# Assigned task
Using the records that appear below, write out exactly the lines from the one with "none -> pink round brick H2 level 1" through the one with "none -> black brick A6:A7 level 4", keeping both end lines.

# Dataset entries

▼▼▼

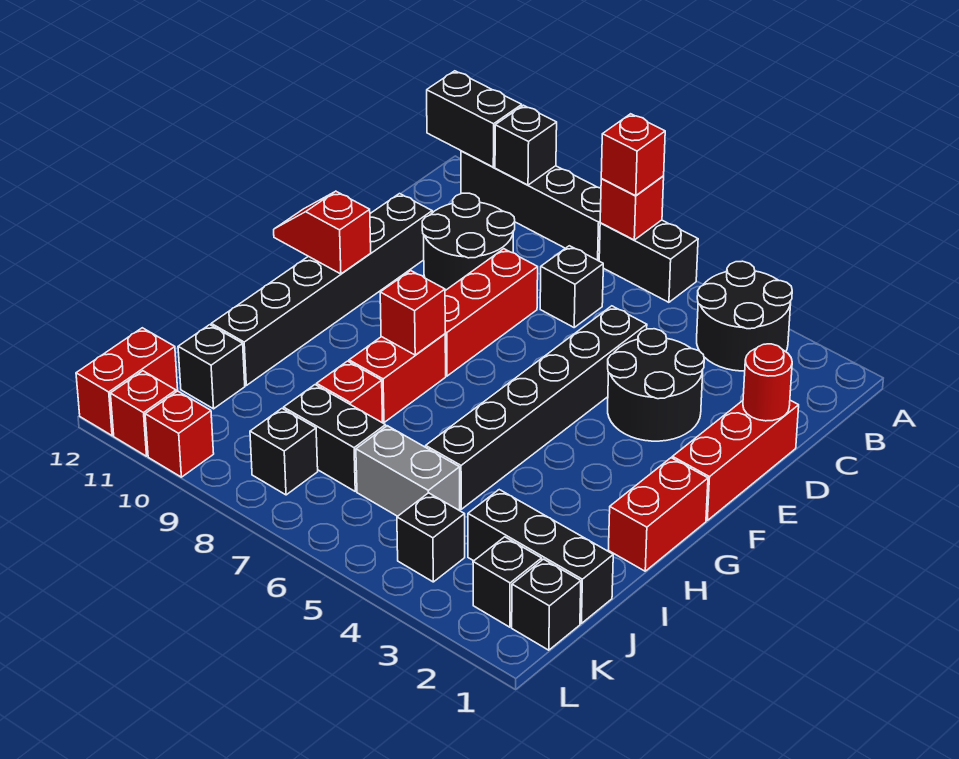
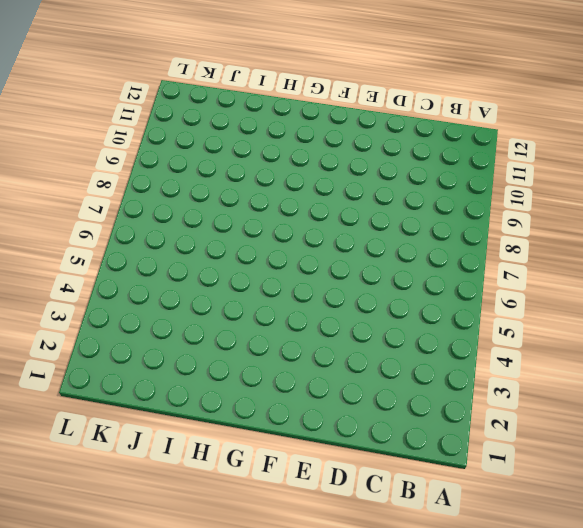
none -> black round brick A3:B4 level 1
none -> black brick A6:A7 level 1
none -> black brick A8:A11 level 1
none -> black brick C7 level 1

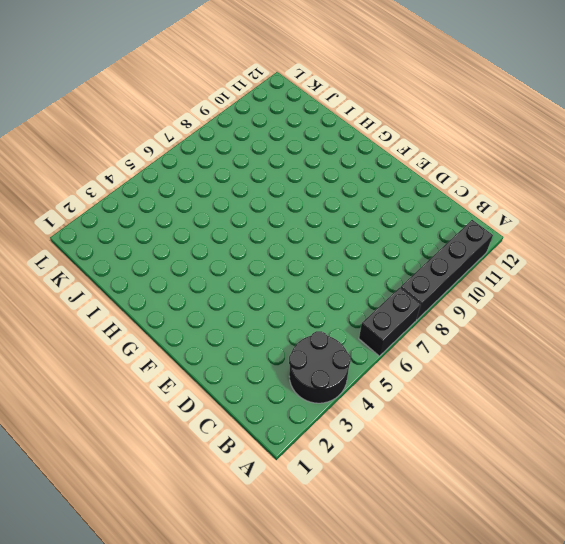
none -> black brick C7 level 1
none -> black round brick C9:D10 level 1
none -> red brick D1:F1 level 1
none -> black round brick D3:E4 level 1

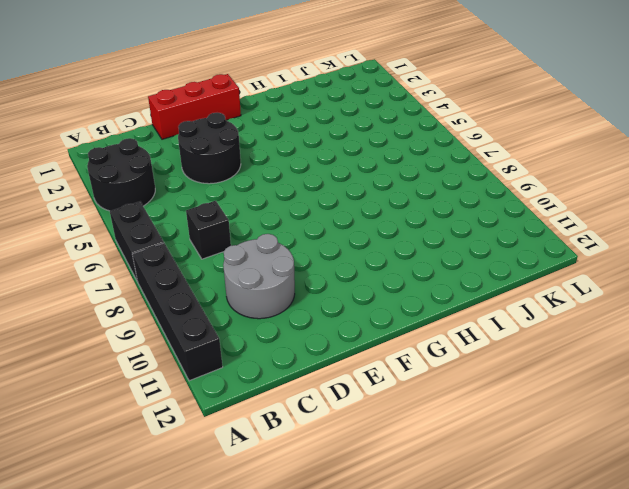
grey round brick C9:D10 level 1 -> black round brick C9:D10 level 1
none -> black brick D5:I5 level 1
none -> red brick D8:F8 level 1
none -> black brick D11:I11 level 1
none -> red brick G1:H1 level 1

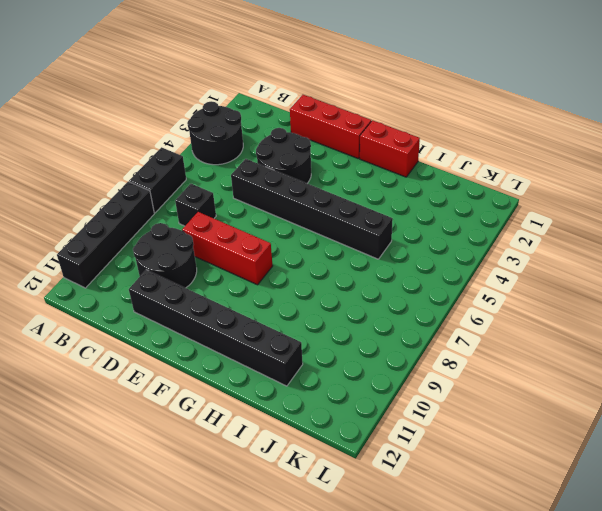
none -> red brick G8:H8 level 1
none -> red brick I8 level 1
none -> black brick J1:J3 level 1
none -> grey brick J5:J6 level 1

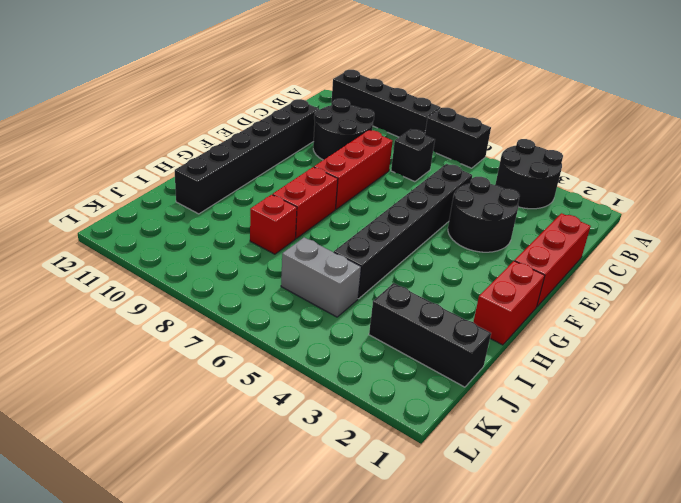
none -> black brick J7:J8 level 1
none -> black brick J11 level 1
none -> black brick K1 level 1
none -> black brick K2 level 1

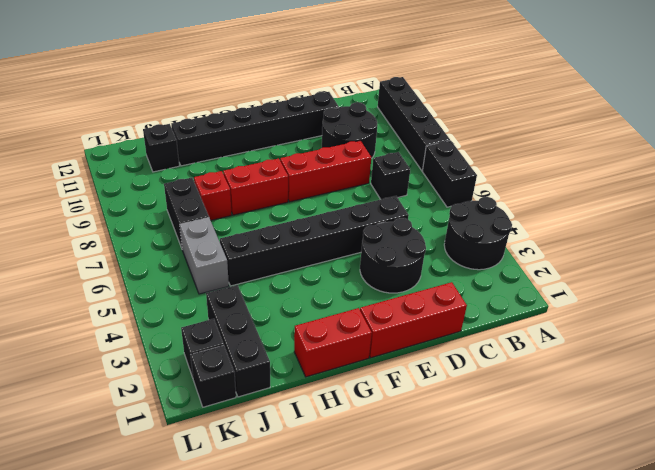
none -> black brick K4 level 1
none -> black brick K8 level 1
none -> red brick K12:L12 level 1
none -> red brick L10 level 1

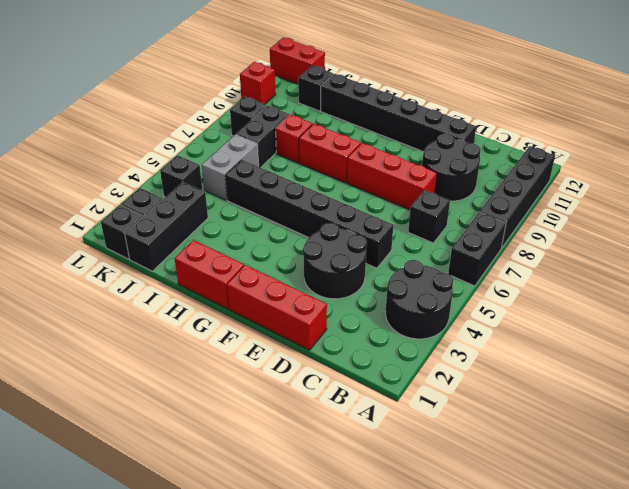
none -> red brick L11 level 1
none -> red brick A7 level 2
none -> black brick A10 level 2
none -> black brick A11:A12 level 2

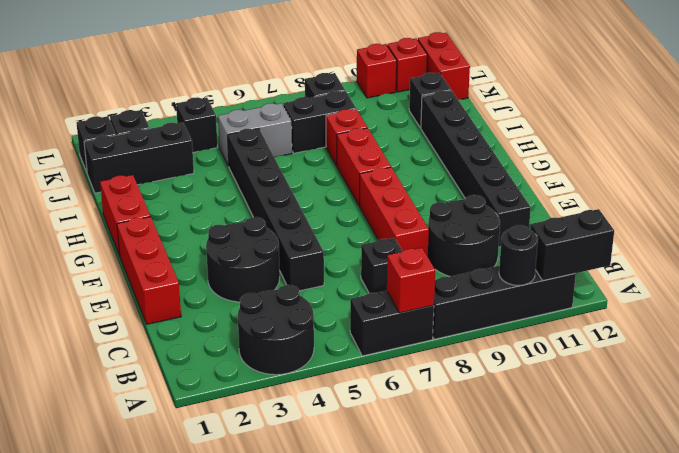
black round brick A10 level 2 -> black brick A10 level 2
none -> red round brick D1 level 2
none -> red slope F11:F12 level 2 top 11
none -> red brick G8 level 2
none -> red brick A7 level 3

▲▲▲
▼▼▼

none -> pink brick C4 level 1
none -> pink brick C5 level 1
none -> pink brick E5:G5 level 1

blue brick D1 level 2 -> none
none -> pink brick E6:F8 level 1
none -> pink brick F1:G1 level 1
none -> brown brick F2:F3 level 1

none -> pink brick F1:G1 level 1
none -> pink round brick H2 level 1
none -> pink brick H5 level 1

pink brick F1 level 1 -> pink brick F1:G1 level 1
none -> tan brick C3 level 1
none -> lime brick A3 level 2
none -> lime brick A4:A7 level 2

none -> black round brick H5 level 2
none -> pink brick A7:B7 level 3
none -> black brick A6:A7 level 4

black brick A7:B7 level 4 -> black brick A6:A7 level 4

▲▲▲
▼▼▼

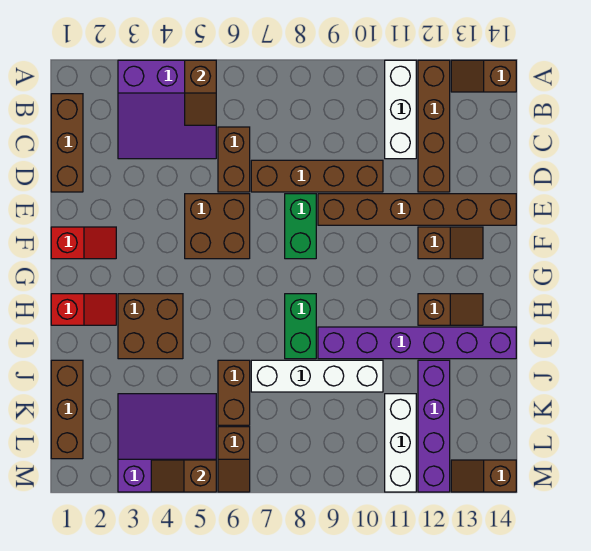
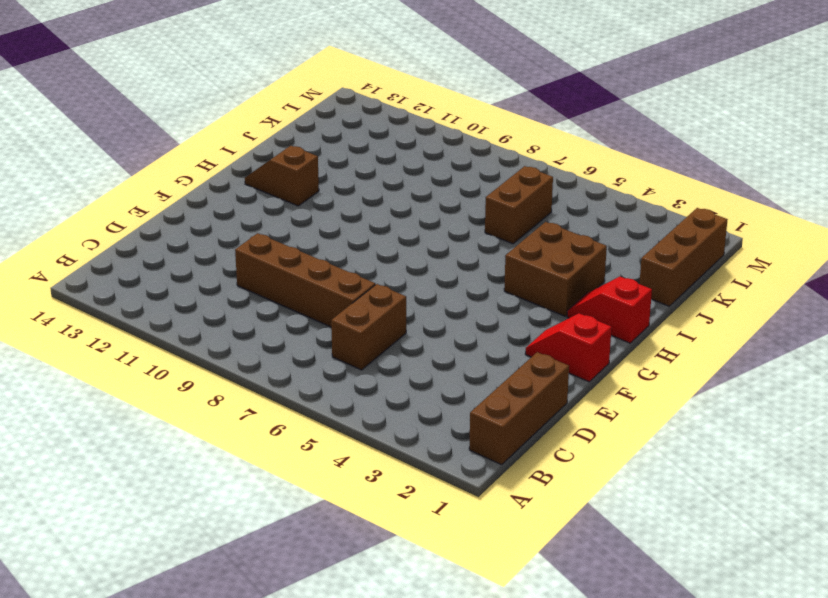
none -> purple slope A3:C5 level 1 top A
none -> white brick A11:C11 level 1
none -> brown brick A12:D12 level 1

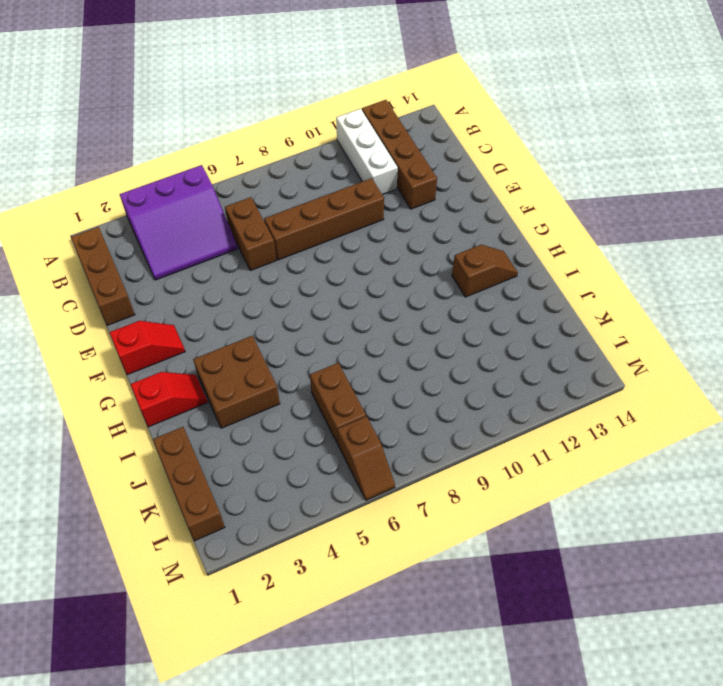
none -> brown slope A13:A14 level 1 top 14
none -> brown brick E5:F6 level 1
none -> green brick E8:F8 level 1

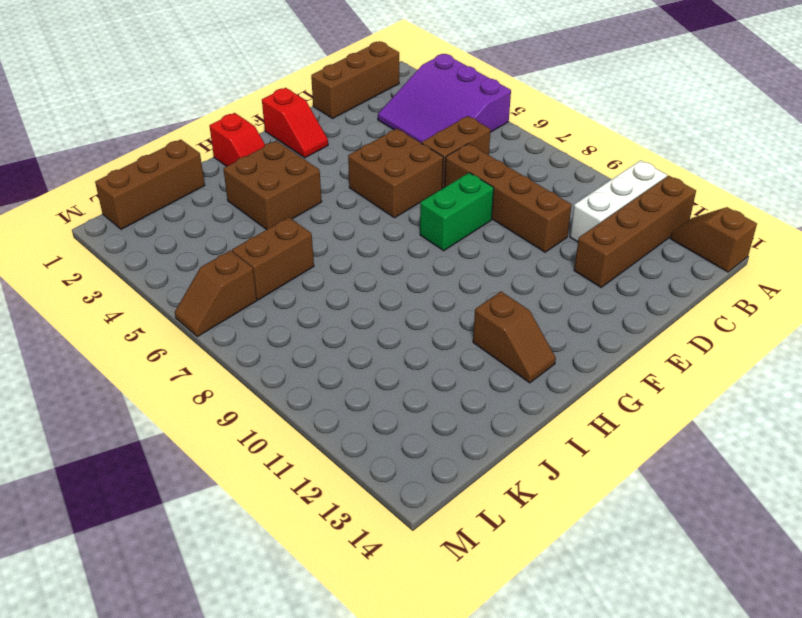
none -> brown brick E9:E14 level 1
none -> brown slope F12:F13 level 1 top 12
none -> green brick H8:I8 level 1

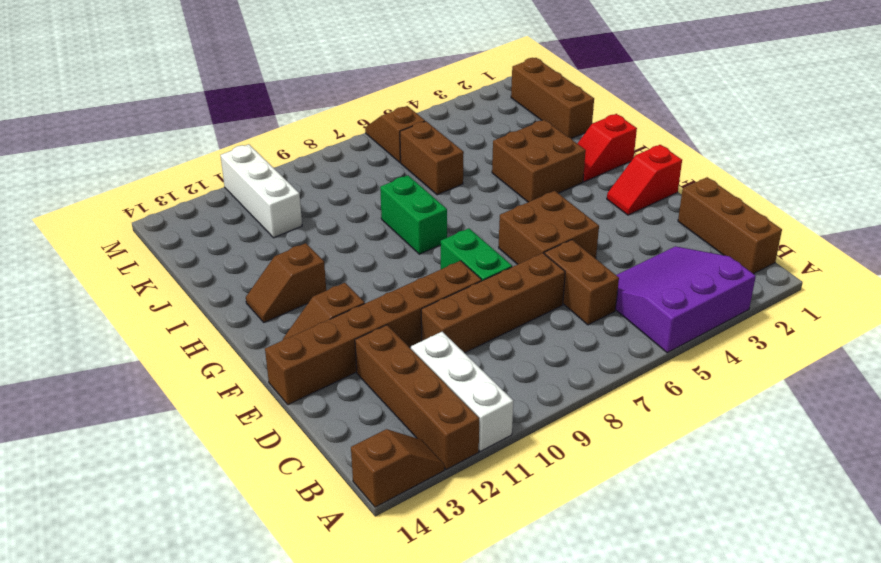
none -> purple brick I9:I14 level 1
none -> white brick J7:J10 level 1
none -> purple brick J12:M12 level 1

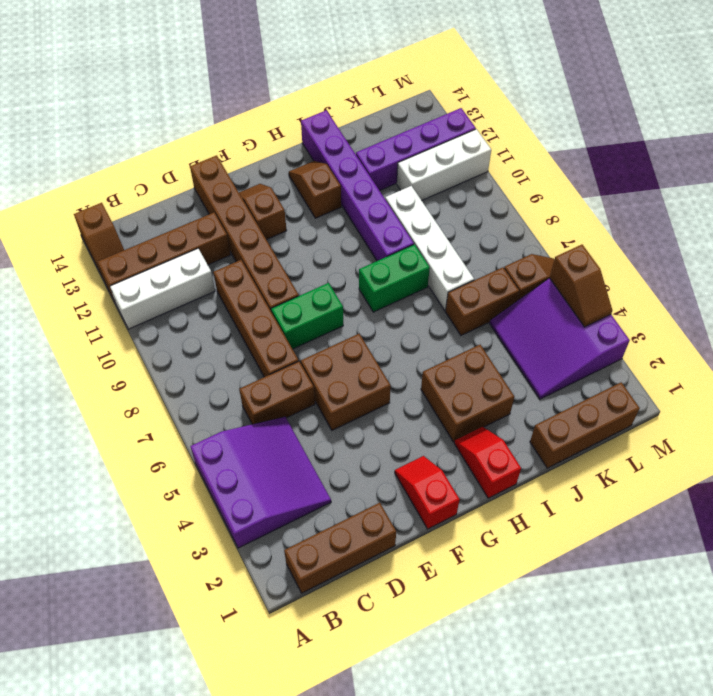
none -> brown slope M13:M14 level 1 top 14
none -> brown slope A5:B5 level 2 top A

▲▲▲

# Solution to this task
none -> pink round brick H2 level 1
none -> pink brick H5 level 1

pink brick F1 level 1 -> pink brick F1:G1 level 1
none -> tan brick C3 level 1
none -> lime brick A3 level 2
none -> lime brick A4:A7 level 2

none -> black round brick H5 level 2
none -> pink brick A7:B7 level 3
none -> black brick A6:A7 level 4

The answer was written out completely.